-- WHAT THIS TASK INVOLVES --
The entries that follow need to be printed exactly as they are, minus any pictures.

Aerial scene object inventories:
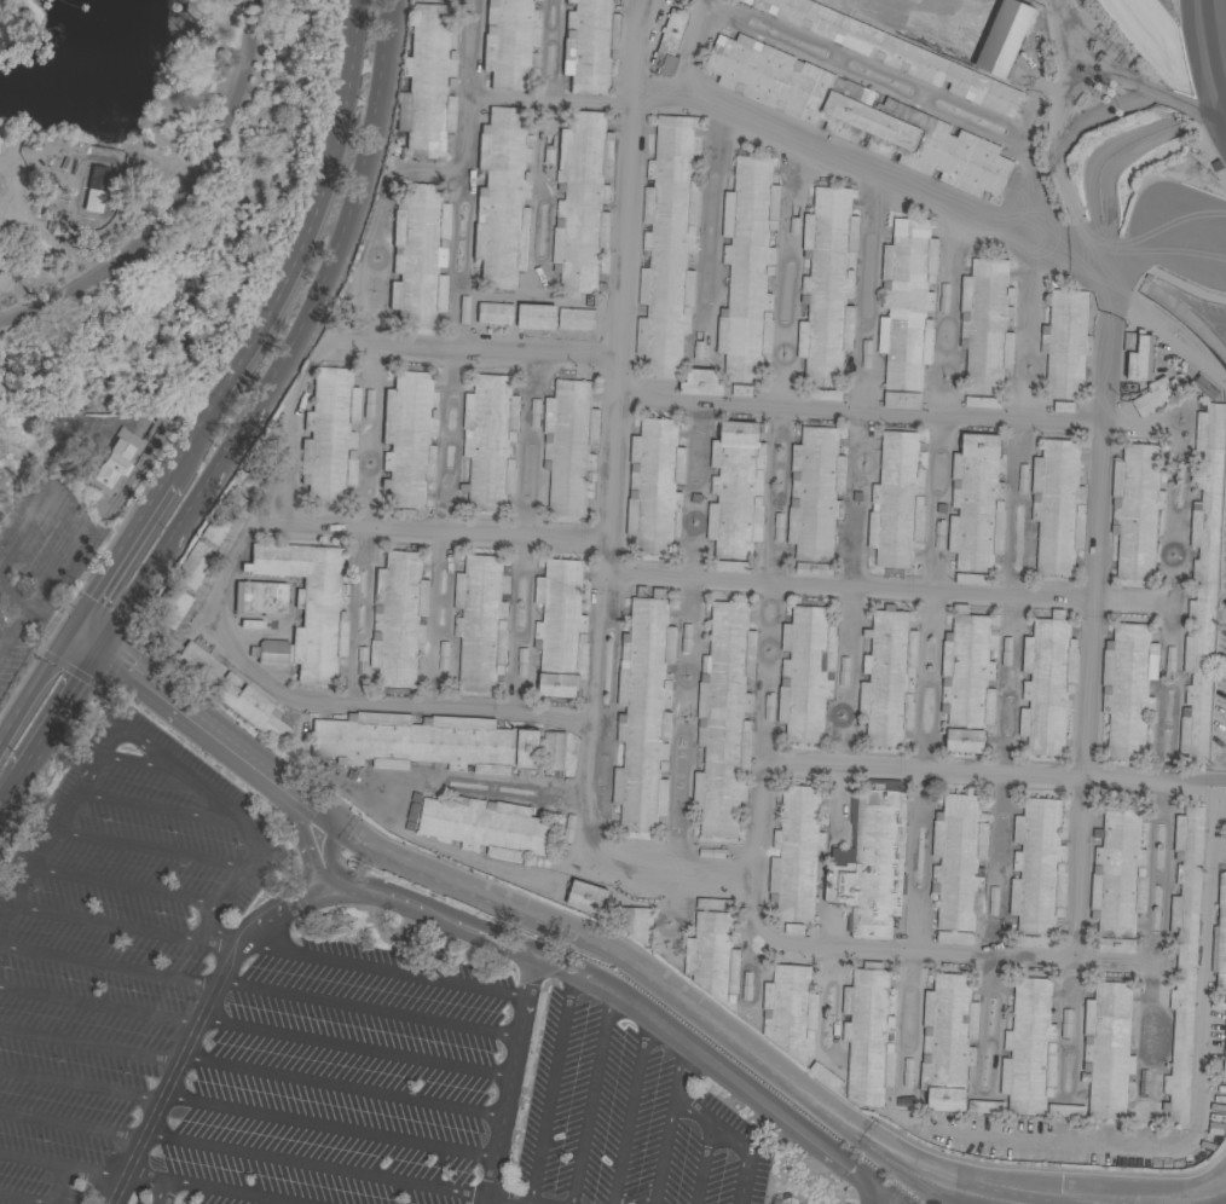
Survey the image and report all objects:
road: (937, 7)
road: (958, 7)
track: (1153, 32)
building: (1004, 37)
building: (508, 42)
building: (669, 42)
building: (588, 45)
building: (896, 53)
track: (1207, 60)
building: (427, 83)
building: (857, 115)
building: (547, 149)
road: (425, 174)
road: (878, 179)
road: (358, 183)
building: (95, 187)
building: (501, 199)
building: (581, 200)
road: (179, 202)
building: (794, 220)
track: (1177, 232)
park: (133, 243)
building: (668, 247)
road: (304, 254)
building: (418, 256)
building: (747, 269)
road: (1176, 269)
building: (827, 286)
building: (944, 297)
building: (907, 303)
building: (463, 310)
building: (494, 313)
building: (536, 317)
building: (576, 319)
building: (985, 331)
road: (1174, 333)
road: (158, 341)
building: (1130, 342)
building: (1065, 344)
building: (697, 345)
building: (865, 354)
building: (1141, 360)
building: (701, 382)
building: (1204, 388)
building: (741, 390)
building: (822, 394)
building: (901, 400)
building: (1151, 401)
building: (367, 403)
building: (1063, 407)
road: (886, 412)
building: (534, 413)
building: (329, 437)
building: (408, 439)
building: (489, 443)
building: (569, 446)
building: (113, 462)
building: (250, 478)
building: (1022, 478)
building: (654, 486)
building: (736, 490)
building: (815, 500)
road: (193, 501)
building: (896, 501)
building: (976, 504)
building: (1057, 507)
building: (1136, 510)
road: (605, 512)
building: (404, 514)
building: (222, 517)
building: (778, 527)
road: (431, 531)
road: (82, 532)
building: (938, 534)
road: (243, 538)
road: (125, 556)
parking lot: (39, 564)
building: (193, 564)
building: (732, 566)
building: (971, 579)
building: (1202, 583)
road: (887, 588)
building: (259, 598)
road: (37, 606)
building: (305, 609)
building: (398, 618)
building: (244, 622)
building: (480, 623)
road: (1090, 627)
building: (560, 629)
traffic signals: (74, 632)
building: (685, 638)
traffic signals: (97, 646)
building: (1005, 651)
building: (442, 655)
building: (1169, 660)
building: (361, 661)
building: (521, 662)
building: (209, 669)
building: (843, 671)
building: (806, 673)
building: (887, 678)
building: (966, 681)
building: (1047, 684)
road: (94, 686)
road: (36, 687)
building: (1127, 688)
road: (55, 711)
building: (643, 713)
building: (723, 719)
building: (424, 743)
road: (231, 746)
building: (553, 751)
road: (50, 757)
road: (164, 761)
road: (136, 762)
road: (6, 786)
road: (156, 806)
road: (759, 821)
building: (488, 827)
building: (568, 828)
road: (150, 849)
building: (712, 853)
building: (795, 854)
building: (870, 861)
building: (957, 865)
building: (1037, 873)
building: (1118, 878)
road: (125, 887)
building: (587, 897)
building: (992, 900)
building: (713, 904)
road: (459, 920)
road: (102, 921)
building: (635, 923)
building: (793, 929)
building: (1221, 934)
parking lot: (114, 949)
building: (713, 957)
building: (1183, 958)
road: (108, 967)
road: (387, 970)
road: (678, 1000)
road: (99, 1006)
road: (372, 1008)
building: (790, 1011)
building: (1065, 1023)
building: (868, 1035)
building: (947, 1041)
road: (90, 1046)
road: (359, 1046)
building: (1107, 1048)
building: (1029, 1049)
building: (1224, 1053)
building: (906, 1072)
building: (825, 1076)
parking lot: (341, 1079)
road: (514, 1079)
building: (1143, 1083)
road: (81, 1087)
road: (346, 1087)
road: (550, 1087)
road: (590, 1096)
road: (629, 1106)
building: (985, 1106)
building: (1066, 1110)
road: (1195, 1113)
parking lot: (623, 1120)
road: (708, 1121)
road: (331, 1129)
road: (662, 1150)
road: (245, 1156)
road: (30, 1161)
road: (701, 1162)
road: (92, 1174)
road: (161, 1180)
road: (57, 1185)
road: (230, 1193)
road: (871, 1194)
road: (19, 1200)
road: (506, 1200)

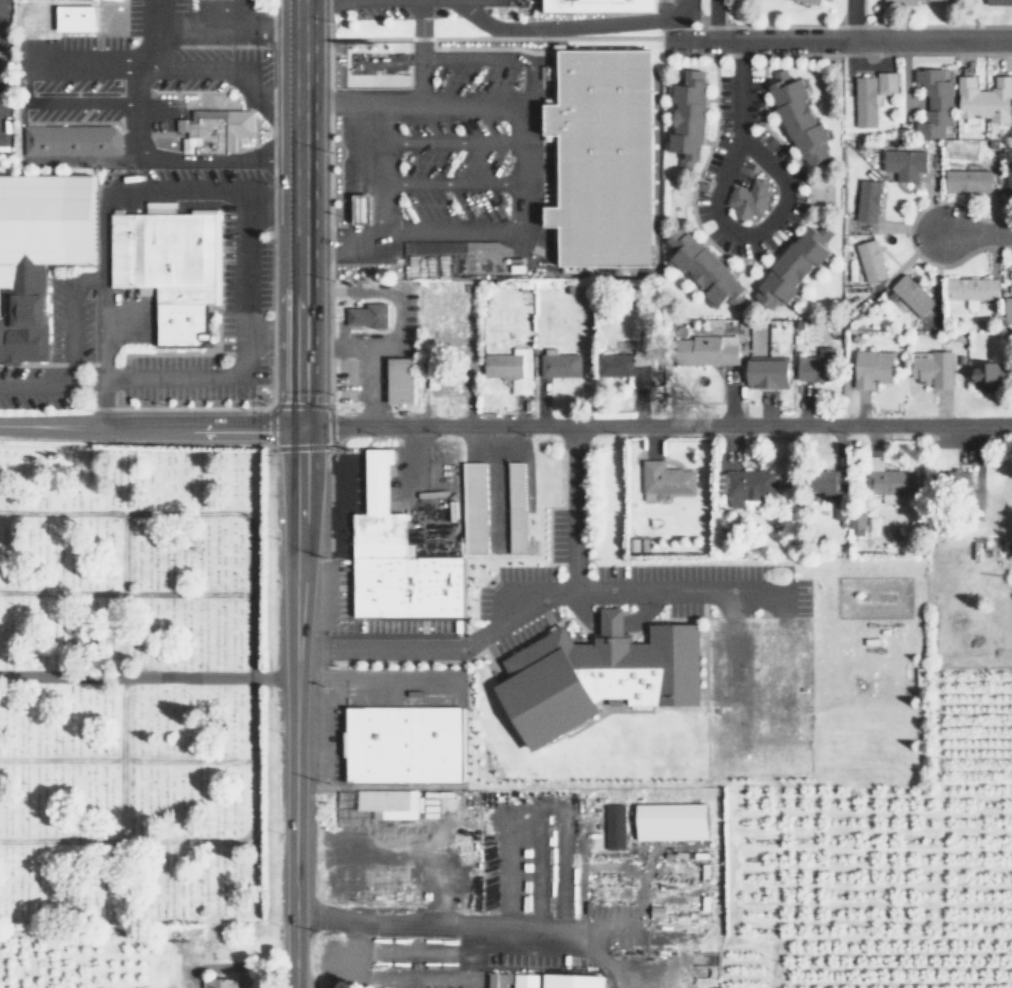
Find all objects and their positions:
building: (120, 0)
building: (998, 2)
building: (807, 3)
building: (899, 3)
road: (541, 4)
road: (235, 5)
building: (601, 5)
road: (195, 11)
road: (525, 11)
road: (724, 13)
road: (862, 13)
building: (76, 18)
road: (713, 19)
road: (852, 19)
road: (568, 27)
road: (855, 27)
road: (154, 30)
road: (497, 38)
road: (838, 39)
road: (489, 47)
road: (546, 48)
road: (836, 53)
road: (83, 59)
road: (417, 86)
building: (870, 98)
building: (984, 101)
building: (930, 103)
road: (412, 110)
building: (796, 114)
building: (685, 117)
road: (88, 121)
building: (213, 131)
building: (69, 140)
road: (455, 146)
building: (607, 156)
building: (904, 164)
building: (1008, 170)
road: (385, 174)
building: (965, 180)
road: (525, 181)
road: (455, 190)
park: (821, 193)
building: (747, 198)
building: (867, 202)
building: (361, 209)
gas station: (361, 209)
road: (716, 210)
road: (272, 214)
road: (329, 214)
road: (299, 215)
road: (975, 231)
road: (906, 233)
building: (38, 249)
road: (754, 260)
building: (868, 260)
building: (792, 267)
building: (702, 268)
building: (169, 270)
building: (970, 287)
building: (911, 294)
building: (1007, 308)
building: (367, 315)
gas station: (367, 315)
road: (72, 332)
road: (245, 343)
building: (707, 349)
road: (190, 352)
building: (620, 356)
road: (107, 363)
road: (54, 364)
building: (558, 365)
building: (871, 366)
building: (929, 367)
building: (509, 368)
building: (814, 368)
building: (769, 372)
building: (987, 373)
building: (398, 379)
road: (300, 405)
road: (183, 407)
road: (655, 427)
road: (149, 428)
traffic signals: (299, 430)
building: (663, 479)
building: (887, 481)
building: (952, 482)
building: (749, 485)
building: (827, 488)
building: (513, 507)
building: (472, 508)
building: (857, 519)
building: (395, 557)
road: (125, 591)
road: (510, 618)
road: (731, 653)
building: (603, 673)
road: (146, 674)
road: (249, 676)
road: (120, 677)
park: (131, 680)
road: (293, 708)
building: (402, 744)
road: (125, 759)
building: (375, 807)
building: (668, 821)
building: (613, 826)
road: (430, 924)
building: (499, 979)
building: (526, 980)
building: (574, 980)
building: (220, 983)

-- ANSWER SECTION --
Survey the image and report all objects:
road: (937, 7)
road: (958, 7)
track: (1153, 32)
building: (1004, 37)
building: (508, 42)
building: (669, 42)
building: (588, 45)
building: (896, 53)
track: (1207, 60)
building: (427, 83)
building: (857, 115)
building: (547, 149)
road: (425, 174)
road: (878, 179)
road: (358, 183)
building: (95, 187)
building: (501, 199)
building: (581, 200)
road: (179, 202)
building: (794, 220)
track: (1177, 232)
park: (133, 243)
building: (668, 247)
road: (304, 254)
building: (418, 256)
building: (747, 269)
road: (1176, 269)
building: (827, 286)
building: (944, 297)
building: (907, 303)
building: (463, 310)
building: (494, 313)
building: (536, 317)
building: (576, 319)
building: (985, 331)
road: (1174, 333)
road: (158, 341)
building: (1130, 342)
building: (1065, 344)
building: (697, 345)
building: (865, 354)
building: (1141, 360)
building: (701, 382)
building: (1204, 388)
building: (741, 390)
building: (822, 394)
building: (901, 400)
building: (1151, 401)
building: (367, 403)
building: (1063, 407)
road: (886, 412)
building: (534, 413)
building: (329, 437)
building: (408, 439)
building: (489, 443)
building: (569, 446)
building: (113, 462)
building: (250, 478)
building: (1022, 478)
building: (654, 486)
building: (736, 490)
building: (815, 500)
road: (193, 501)
building: (896, 501)
building: (976, 504)
building: (1057, 507)
building: (1136, 510)
road: (605, 512)
building: (404, 514)
building: (222, 517)
building: (778, 527)
road: (431, 531)
road: (82, 532)
building: (938, 534)
road: (243, 538)
road: (125, 556)
parking lot: (39, 564)
building: (193, 564)
building: (732, 566)
building: (971, 579)
building: (1202, 583)
road: (887, 588)
building: (259, 598)
road: (37, 606)
building: (305, 609)
building: (398, 618)
building: (244, 622)
building: (480, 623)
road: (1090, 627)
building: (560, 629)
traffic signals: (74, 632)
building: (685, 638)
traffic signals: (97, 646)
building: (1005, 651)
building: (442, 655)
building: (1169, 660)
building: (361, 661)
building: (521, 662)
building: (209, 669)
building: (843, 671)
building: (806, 673)
building: (887, 678)
building: (966, 681)
building: (1047, 684)
road: (94, 686)
road: (36, 687)
building: (1127, 688)
road: (55, 711)
building: (643, 713)
building: (723, 719)
building: (424, 743)
road: (231, 746)
building: (553, 751)
road: (50, 757)
road: (164, 761)
road: (136, 762)
road: (6, 786)
road: (156, 806)
road: (759, 821)
building: (488, 827)
building: (568, 828)
road: (150, 849)
building: (712, 853)
building: (795, 854)
building: (870, 861)
building: (957, 865)
building: (1037, 873)
building: (1118, 878)
road: (125, 887)
building: (587, 897)
building: (992, 900)
building: (713, 904)
road: (459, 920)
road: (102, 921)
building: (635, 923)
building: (793, 929)
building: (1221, 934)
parking lot: (114, 949)
building: (713, 957)
building: (1183, 958)
road: (108, 967)
road: (387, 970)
road: (678, 1000)
road: (99, 1006)
road: (372, 1008)
building: (790, 1011)
building: (1065, 1023)
building: (868, 1035)
building: (947, 1041)
road: (90, 1046)
road: (359, 1046)
building: (1107, 1048)
building: (1029, 1049)
building: (1224, 1053)
building: (906, 1072)
building: (825, 1076)
parking lot: (341, 1079)
road: (514, 1079)
building: (1143, 1083)
road: (81, 1087)
road: (346, 1087)
road: (550, 1087)
road: (590, 1096)
road: (629, 1106)
building: (985, 1106)
building: (1066, 1110)
road: (1195, 1113)
parking lot: (623, 1120)
road: (708, 1121)
road: (331, 1129)
road: (662, 1150)
road: (245, 1156)
road: (30, 1161)
road: (701, 1162)
road: (92, 1174)
road: (161, 1180)
road: (57, 1185)
road: (230, 1193)
road: (871, 1194)
road: (19, 1200)
road: (506, 1200)

Find all objects and their positions:
building: (120, 0)
building: (998, 2)
building: (807, 3)
building: (899, 3)
road: (541, 4)
road: (235, 5)
building: (601, 5)
road: (195, 11)
road: (525, 11)
road: (724, 13)
road: (862, 13)
building: (76, 18)
road: (713, 19)
road: (852, 19)
road: (568, 27)
road: (855, 27)
road: (154, 30)
road: (497, 38)
road: (838, 39)
road: (489, 47)
road: (546, 48)
road: (836, 53)
road: (83, 59)
road: (417, 86)
building: (870, 98)
building: (984, 101)
building: (930, 103)
road: (412, 110)
building: (796, 114)
building: (685, 117)
road: (88, 121)
building: (213, 131)
building: (69, 140)
road: (455, 146)
building: (607, 156)
building: (904, 164)
building: (1008, 170)
road: (385, 174)
building: (965, 180)
road: (525, 181)
road: (455, 190)
park: (821, 193)
building: (747, 198)
building: (867, 202)
building: (361, 209)
gas station: (361, 209)
road: (716, 210)
road: (272, 214)
road: (329, 214)
road: (299, 215)
road: (975, 231)
road: (906, 233)
building: (38, 249)
road: (754, 260)
building: (868, 260)
building: (792, 267)
building: (702, 268)
building: (169, 270)
building: (970, 287)
building: (911, 294)
building: (1007, 308)
building: (367, 315)
gas station: (367, 315)
road: (72, 332)
road: (245, 343)
building: (707, 349)
road: (190, 352)
building: (620, 356)
road: (107, 363)
road: (54, 364)
building: (558, 365)
building: (871, 366)
building: (929, 367)
building: (509, 368)
building: (814, 368)
building: (769, 372)
building: (987, 373)
building: (398, 379)
road: (300, 405)
road: (183, 407)
road: (655, 427)
road: (149, 428)
traffic signals: (299, 430)
building: (663, 479)
building: (887, 481)
building: (952, 482)
building: (749, 485)
building: (827, 488)
building: (513, 507)
building: (472, 508)
building: (857, 519)
building: (395, 557)
road: (125, 591)
road: (510, 618)
road: (731, 653)
building: (603, 673)
road: (146, 674)
road: (249, 676)
road: (120, 677)
park: (131, 680)
road: (293, 708)
building: (402, 744)
road: (125, 759)
building: (375, 807)
building: (668, 821)
building: (613, 826)
road: (430, 924)
building: (499, 979)
building: (526, 980)
building: (574, 980)
building: (220, 983)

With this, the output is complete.